* [WHAT IS BEING ASKED] Count every line in the data that contains the word "none", then report that number alone.

* [GIVEN ENTRIES]
▽
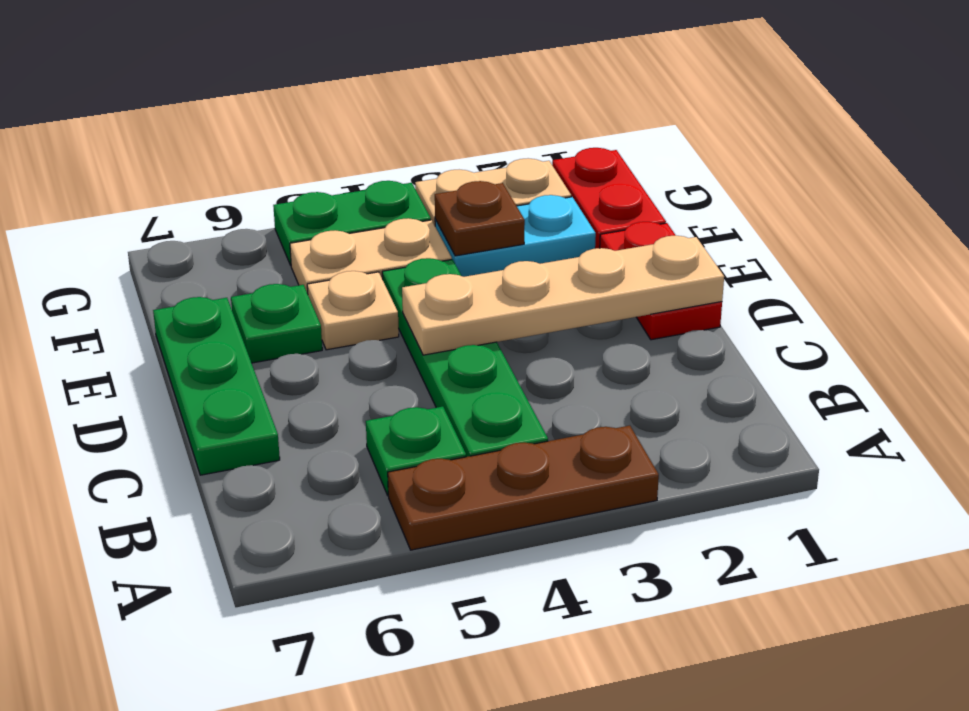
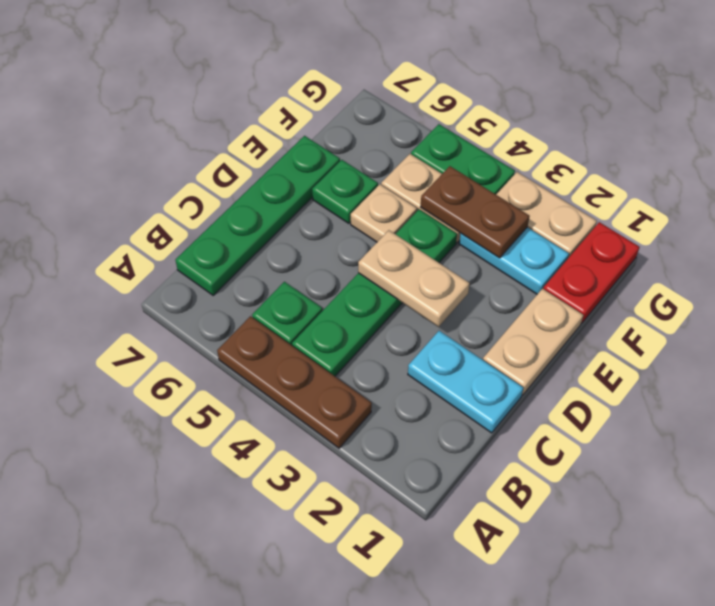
none -> cyan plate C1:C2 level 1
green plate C7:E7 level 1 -> green plate B7:E7 level 1
red plate D1:E1 level 1 -> tan plate D1:E1 level 1
tan plate D1:D4 level 2 -> tan plate D3:D4 level 2
brown plate F3 level 2 -> brown plate F3:F4 level 2

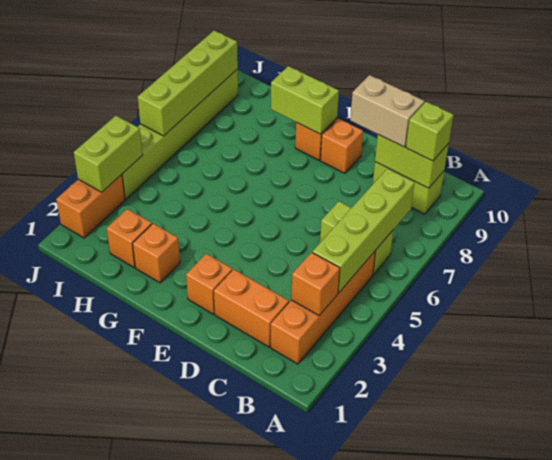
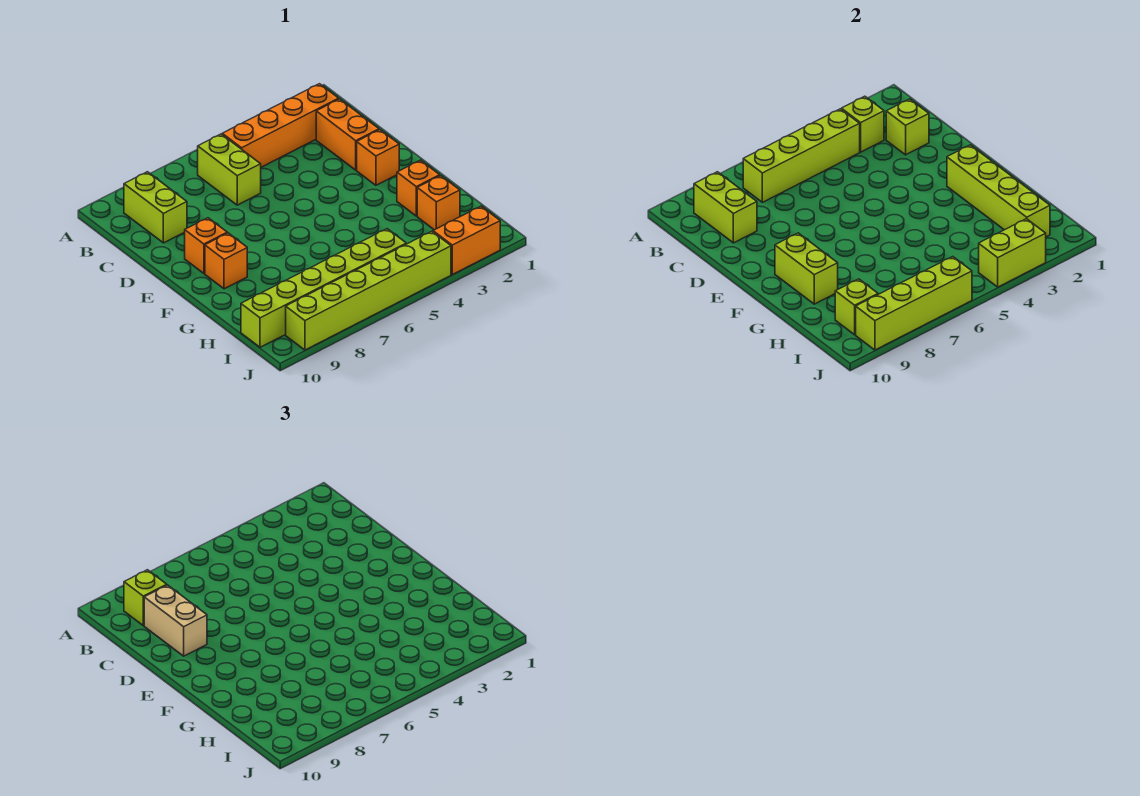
orange brick B3 level 2 -> lime brick B3 level 2
none -> lime brick C2 level 2
none -> lime brick F2:I2 level 2
none -> lime brick I5:I10 level 1
none -> lime brick I9 level 2

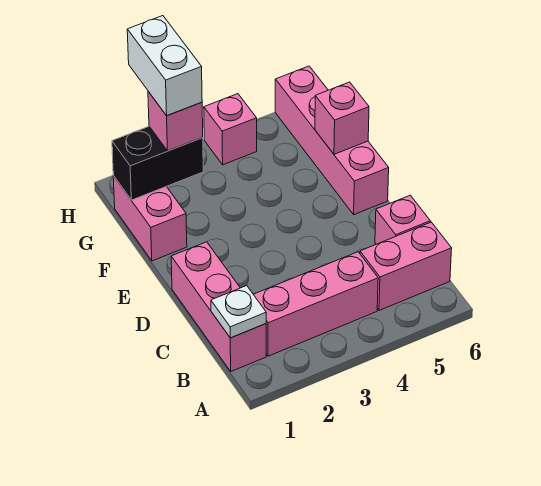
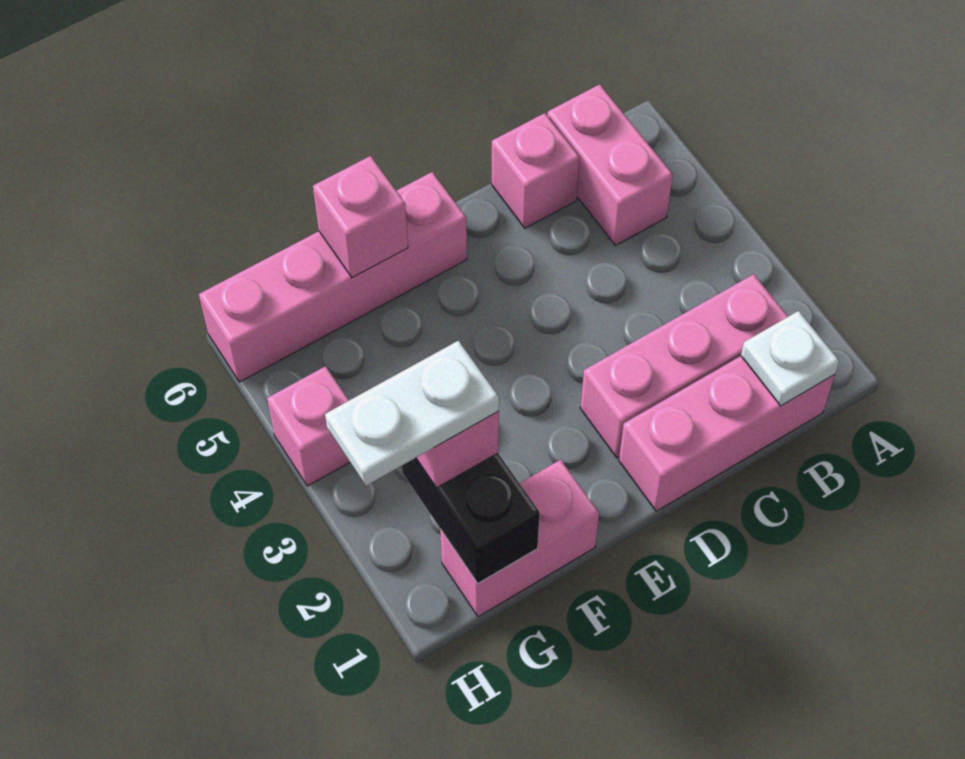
pink brick B2:B4 level 1 -> pink brick B2:D2 level 1
white brick G2:H2 level 4 -> white plate G2:H2 level 4

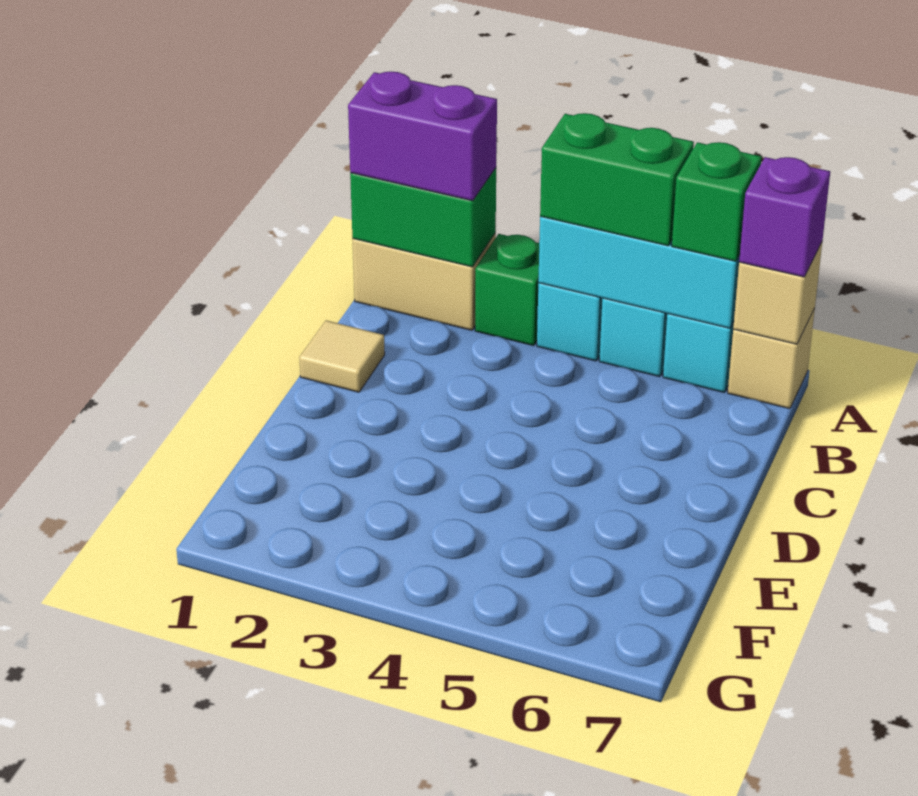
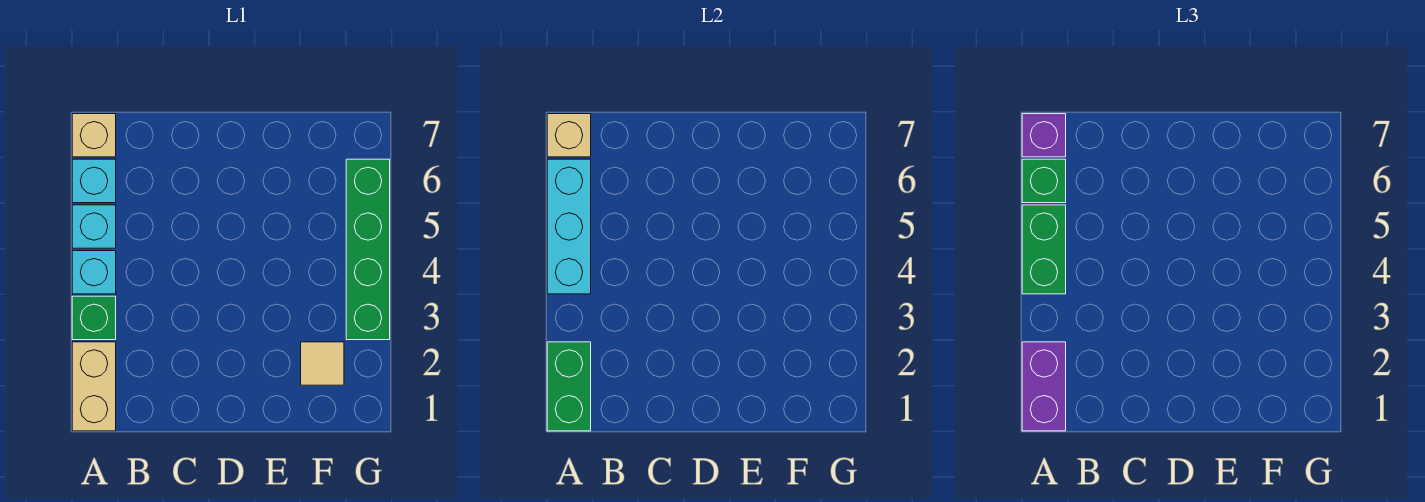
tan tile C1 level 1 -> tan tile F2 level 1
none -> green brick G3:G6 level 1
△
* [THE ANSWER] 6